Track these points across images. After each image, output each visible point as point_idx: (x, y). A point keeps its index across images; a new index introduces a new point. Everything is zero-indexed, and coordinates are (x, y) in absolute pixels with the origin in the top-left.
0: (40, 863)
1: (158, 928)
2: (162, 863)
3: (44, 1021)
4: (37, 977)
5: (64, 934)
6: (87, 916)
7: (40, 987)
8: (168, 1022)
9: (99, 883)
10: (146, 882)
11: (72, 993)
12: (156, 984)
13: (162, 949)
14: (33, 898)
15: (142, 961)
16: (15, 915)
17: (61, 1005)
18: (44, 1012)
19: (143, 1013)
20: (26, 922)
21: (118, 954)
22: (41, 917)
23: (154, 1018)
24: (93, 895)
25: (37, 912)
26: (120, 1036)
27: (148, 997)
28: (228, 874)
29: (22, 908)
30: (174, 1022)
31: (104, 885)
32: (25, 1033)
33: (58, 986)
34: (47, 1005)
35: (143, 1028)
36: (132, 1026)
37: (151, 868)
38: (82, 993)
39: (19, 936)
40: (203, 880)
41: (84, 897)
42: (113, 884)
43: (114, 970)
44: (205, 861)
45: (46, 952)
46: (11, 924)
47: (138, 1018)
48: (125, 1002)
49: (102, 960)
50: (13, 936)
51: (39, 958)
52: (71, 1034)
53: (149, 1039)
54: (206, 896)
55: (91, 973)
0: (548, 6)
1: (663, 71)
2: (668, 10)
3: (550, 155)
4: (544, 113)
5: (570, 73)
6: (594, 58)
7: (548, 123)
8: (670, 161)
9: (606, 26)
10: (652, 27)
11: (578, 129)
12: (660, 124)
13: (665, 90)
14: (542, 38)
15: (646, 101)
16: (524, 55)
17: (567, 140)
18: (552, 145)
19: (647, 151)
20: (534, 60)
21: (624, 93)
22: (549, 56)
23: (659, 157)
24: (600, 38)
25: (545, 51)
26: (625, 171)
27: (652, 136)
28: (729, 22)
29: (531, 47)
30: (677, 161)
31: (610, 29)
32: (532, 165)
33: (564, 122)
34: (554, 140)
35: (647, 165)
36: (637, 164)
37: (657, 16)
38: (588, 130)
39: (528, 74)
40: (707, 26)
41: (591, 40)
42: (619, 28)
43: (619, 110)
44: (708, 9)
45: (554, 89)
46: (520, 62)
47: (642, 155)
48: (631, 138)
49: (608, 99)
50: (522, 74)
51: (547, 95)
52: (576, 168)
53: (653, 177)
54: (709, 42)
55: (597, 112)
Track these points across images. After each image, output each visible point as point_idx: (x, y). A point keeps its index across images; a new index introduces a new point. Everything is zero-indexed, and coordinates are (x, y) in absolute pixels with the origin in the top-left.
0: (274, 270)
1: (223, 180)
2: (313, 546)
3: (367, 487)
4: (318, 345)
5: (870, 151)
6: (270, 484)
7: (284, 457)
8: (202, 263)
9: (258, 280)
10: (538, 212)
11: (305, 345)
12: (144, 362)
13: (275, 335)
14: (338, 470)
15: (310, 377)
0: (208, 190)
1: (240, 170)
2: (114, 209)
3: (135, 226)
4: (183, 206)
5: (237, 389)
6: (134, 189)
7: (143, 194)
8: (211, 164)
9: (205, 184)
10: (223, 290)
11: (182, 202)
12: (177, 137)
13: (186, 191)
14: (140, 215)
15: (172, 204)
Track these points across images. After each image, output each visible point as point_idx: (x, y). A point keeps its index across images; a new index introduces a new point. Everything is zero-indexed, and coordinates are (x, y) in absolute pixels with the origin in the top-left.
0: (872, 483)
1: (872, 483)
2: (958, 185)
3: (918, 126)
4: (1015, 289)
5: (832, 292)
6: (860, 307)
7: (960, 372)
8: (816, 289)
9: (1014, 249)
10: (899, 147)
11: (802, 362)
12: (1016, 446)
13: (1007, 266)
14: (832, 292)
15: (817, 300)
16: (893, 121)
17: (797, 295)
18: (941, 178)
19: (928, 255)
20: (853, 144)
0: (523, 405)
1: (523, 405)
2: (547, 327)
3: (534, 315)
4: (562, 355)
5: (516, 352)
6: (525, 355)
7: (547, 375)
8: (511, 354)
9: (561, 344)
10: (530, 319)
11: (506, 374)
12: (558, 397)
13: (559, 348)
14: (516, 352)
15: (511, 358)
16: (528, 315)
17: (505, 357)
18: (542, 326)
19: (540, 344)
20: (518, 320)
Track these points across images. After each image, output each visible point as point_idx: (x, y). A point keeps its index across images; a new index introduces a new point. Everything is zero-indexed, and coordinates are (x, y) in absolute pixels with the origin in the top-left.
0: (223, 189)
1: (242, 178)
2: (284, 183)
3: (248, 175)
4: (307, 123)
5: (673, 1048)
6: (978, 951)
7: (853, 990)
########
◆ **GIVEN EXERCISE**
Copy out every one of the lines above word for word, leaving nothing out and changing nothing.

◆ **FINISHED TASK**
Track these points across images. After each image, output each visible point as point_idx: (x, y). A point keeps its index across images; a new index introduces a new point. Everything is zero-indexed, and coordinates are (x, y) in absolute pixels with the origin in the top-left.
0: (40, 863)
1: (158, 928)
2: (162, 863)
3: (44, 1021)
4: (37, 977)
5: (64, 934)
6: (87, 916)
7: (40, 987)
8: (168, 1022)
9: (99, 883)
10: (146, 882)
11: (72, 993)
12: (156, 984)
13: (162, 949)
14: (33, 898)
15: (142, 961)
16: (15, 915)
17: (61, 1005)
18: (44, 1012)
19: (143, 1013)
20: (26, 922)
21: (118, 954)
22: (41, 917)
23: (154, 1018)
24: (93, 895)
25: (37, 912)
26: (120, 1036)
27: (148, 997)
28: (228, 874)
29: (22, 908)
30: (174, 1022)
31: (104, 885)
32: (25, 1033)
33: (58, 986)
34: (47, 1005)
35: (143, 1028)
36: (132, 1026)
37: (151, 868)
38: (82, 993)
39: (19, 936)
40: (203, 880)
41: (84, 897)
42: (113, 884)
43: (114, 970)
44: (205, 861)
45: (46, 952)
46: (11, 924)
47: (138, 1018)
48: (125, 1002)
49: (102, 960)
50: (13, 936)
51: (39, 958)
52: (71, 1034)
53: (149, 1039)
54: (206, 896)
55: (91, 973)
0: (548, 6)
1: (663, 71)
2: (668, 10)
3: (550, 155)
4: (544, 113)
5: (570, 73)
6: (594, 58)
7: (548, 123)
8: (670, 161)
9: (606, 26)
10: (652, 27)
11: (578, 129)
12: (660, 124)
13: (665, 90)
14: (542, 38)
15: (646, 101)
16: (524, 55)
17: (567, 140)
18: (552, 145)
19: (647, 151)
20: (534, 60)
21: (624, 93)
22: (549, 56)
23: (659, 157)
24: (600, 38)
25: (545, 51)
26: (625, 171)
27: (652, 136)
28: (729, 22)
29: (531, 47)
30: (677, 161)
31: (610, 29)
32: (532, 165)
33: (564, 122)
34: (554, 140)
35: (647, 165)
36: (637, 164)
37: (657, 16)
38: (588, 130)
39: (528, 74)
40: (707, 26)
41: (591, 40)
42: (619, 28)
43: (619, 110)
44: (708, 9)
45: (554, 89)
46: (520, 62)
47: (642, 155)
48: (631, 138)
49: (608, 99)
50: (522, 74)
51: (547, 95)
52: (576, 168)
53: (653, 177)
54: (709, 42)
55: (597, 112)
Track these points across images. After each image, output each visible point as point_idx: (x, y). A point keeps its index across images; a new index introduces a new point. Everything is zero-indexed, and coordinates are (x, y) in absolute pixels with the origin in the top-left.
0: (274, 270)
1: (223, 180)
2: (313, 546)
3: (367, 487)
4: (318, 345)
5: (870, 151)
6: (270, 484)
7: (284, 457)
8: (202, 263)
9: (258, 280)
10: (538, 212)
11: (305, 345)
12: (144, 362)
13: (275, 335)
14: (338, 470)
15: (310, 377)
0: (208, 190)
1: (240, 170)
2: (114, 209)
3: (135, 226)
4: (183, 206)
5: (237, 389)
6: (134, 189)
7: (143, 194)
8: (211, 164)
9: (205, 184)
10: (223, 290)
11: (182, 202)
12: (177, 137)
13: (186, 191)
14: (140, 215)
15: (172, 204)
Track these points across images. After each image, output each visible point as point_idx: (x, y). A point keeps its index across images; a new index introduces a new point. Everything is zero-indexed, and coordinates are (x, y) in absolute pixels with the origin in the top-left.
0: (872, 483)
1: (872, 483)
2: (958, 185)
3: (918, 126)
4: (1015, 289)
5: (832, 292)
6: (860, 307)
7: (960, 372)
8: (816, 289)
9: (1014, 249)
10: (899, 147)
11: (802, 362)
12: (1016, 446)
13: (1007, 266)
14: (832, 292)
15: (817, 300)
16: (893, 121)
17: (797, 295)
18: (941, 178)
19: (928, 255)
20: (853, 144)
0: (523, 405)
1: (523, 405)
2: (547, 327)
3: (534, 315)
4: (562, 355)
5: (516, 352)
6: (525, 355)
7: (547, 375)
8: (511, 354)
9: (561, 344)
10: (530, 319)
11: (506, 374)
12: (558, 397)
13: (559, 348)
14: (516, 352)
15: (511, 358)
16: (528, 315)
17: (505, 357)
18: (542, 326)
19: (540, 344)
20: (518, 320)
Track these points across images. After each image, output each visible point as point_idx: (x, y). A point keeps its index across images; a new index introduces a new point. Everything is zero-indexed, and coordinates are (x, y) in absolute pixels with the origin in the top-left.
0: (223, 189)
1: (242, 178)
2: (284, 183)
3: (248, 175)
4: (307, 123)
5: (673, 1048)
6: (978, 951)
7: (853, 990)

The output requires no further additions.